■ TASK DIRECTIONS ■
Copy out each line containing "brick" from the entries below.

■ DATASET EXCERPTS ■
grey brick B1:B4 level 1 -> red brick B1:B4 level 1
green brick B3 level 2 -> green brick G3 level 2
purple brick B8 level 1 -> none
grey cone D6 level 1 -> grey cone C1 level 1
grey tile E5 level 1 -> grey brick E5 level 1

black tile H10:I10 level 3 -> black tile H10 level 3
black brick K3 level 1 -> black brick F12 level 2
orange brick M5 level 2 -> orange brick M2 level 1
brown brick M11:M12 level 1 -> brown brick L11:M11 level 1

--

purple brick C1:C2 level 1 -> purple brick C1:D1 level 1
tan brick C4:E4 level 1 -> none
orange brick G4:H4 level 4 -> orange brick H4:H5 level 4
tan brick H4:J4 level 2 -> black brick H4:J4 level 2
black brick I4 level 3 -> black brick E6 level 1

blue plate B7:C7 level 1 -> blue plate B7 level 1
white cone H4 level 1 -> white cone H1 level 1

■ COMPLETED TASK ■
grey brick B1:B4 level 1 -> red brick B1:B4 level 1
green brick B3 level 2 -> green brick G3 level 2
purple brick B8 level 1 -> none
grey tile E5 level 1 -> grey brick E5 level 1
black brick K3 level 1 -> black brick F12 level 2
orange brick M5 level 2 -> orange brick M2 level 1
brown brick M11:M12 level 1 -> brown brick L11:M11 level 1
purple brick C1:C2 level 1 -> purple brick C1:D1 level 1
tan brick C4:E4 level 1 -> none
orange brick G4:H4 level 4 -> orange brick H4:H5 level 4
tan brick H4:J4 level 2 -> black brick H4:J4 level 2
black brick I4 level 3 -> black brick E6 level 1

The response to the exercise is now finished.